→ The problem
Of the entries below, return only those lines from the line with "camera: 15 degrees right, 5 degrees down" to the line with "(579, 242) = (616, 210): blue", exactly, both included.

─── Material provided ───

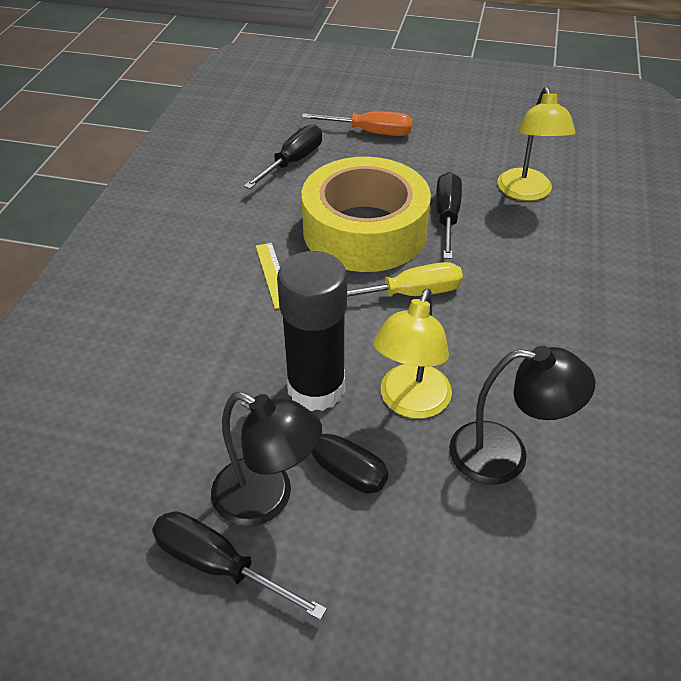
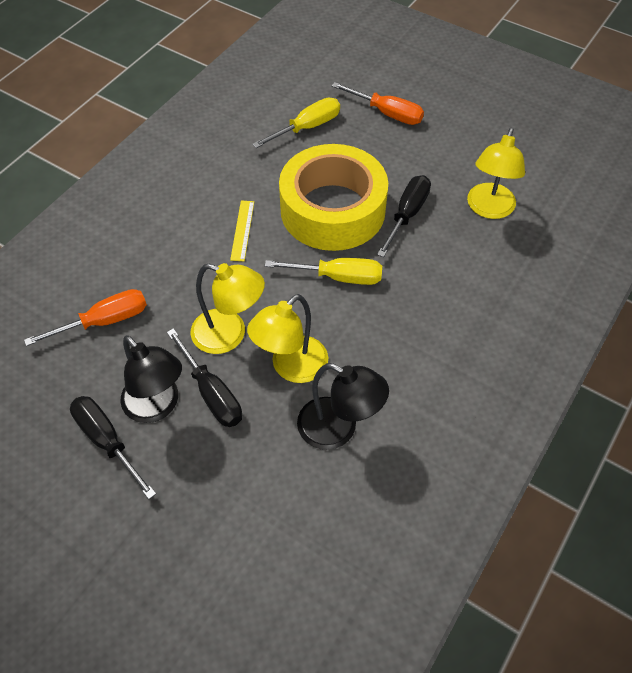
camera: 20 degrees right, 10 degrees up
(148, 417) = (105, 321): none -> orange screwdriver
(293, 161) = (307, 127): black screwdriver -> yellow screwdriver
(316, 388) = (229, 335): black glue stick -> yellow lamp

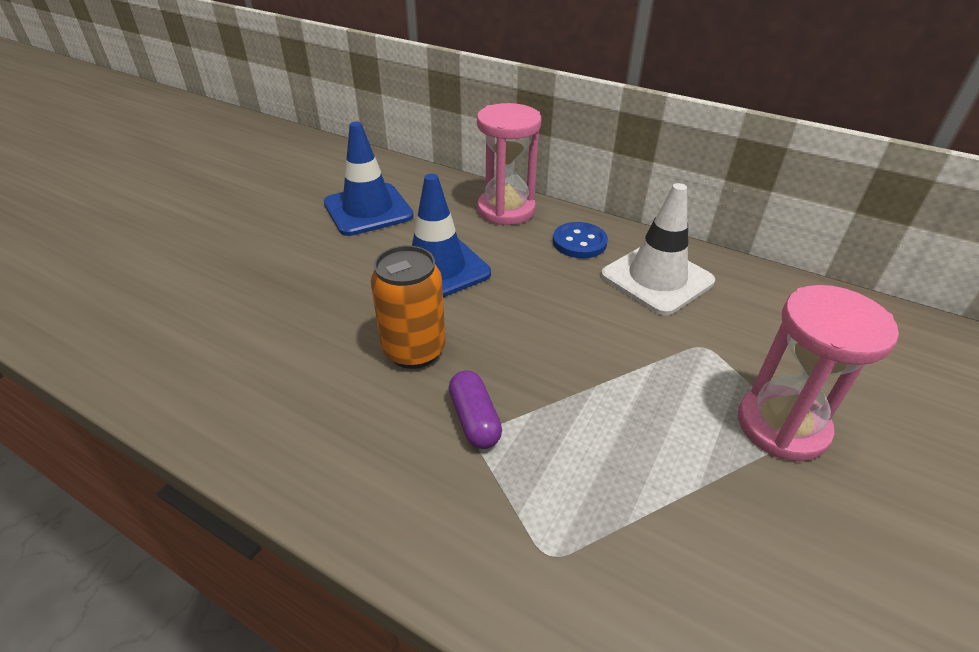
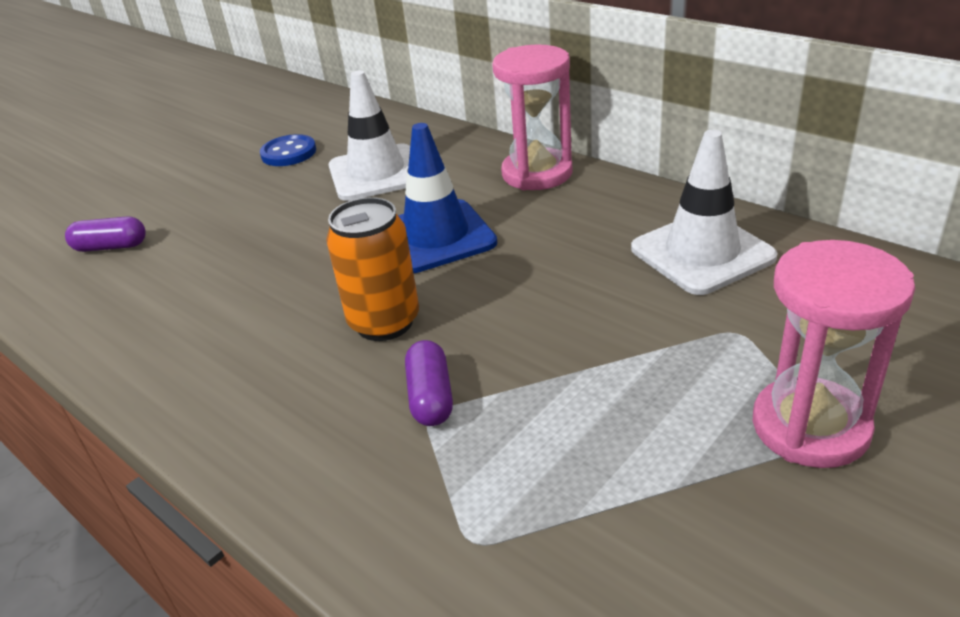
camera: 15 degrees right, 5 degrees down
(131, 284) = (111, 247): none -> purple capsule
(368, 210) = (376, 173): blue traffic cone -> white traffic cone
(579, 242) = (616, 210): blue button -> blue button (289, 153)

───
─── Material provided ───

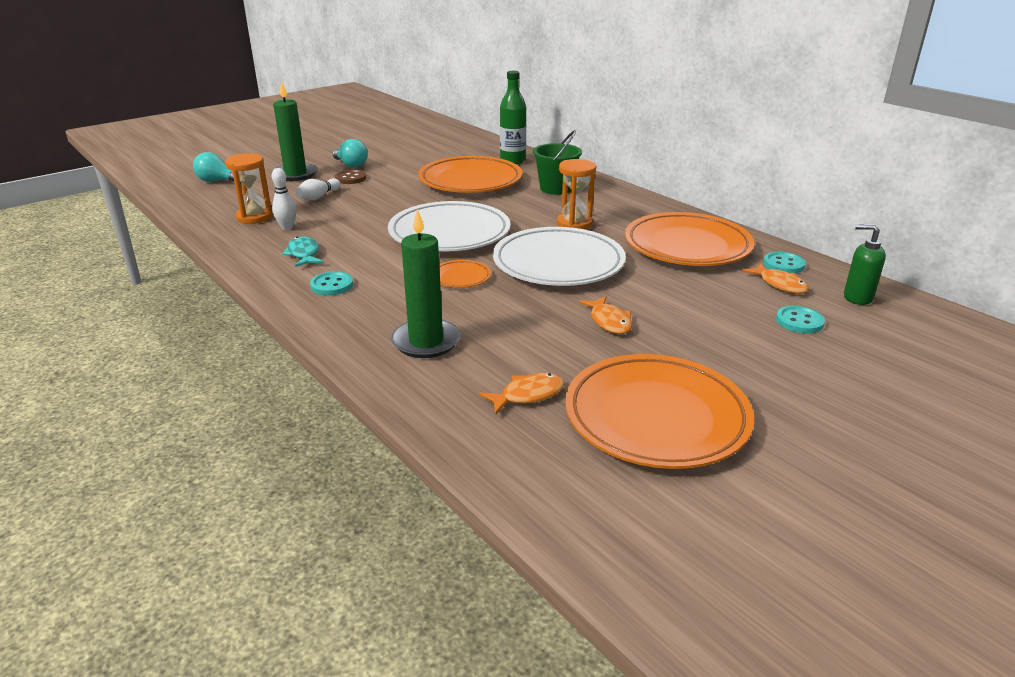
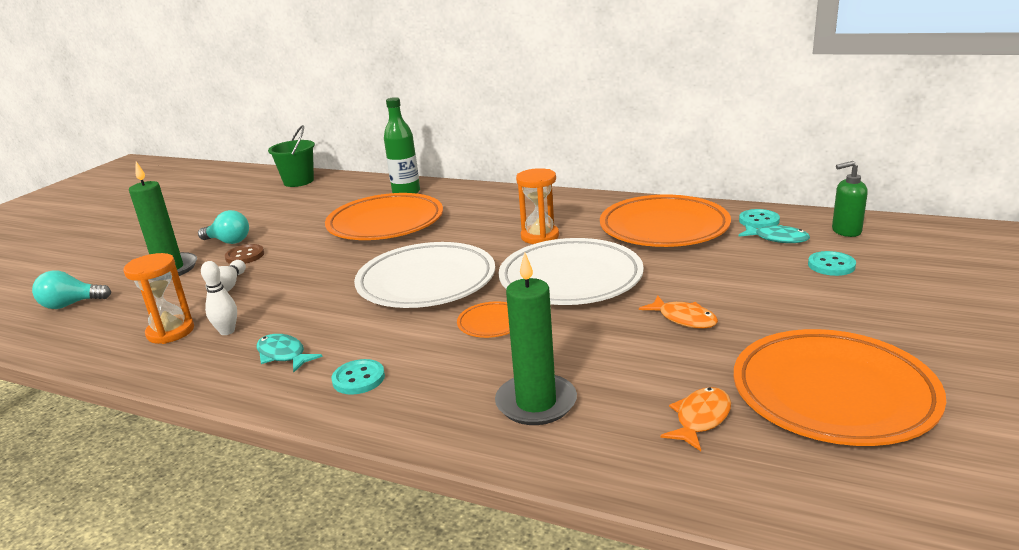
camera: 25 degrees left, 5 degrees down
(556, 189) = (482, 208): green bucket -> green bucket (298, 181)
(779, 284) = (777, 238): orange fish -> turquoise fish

───

→ Result
camera: 15 degrees right, 5 degrees down
(131, 284) = (111, 247): none -> purple capsule
(368, 210) = (376, 173): blue traffic cone -> white traffic cone
(579, 242) = (616, 210): blue button -> blue button (289, 153)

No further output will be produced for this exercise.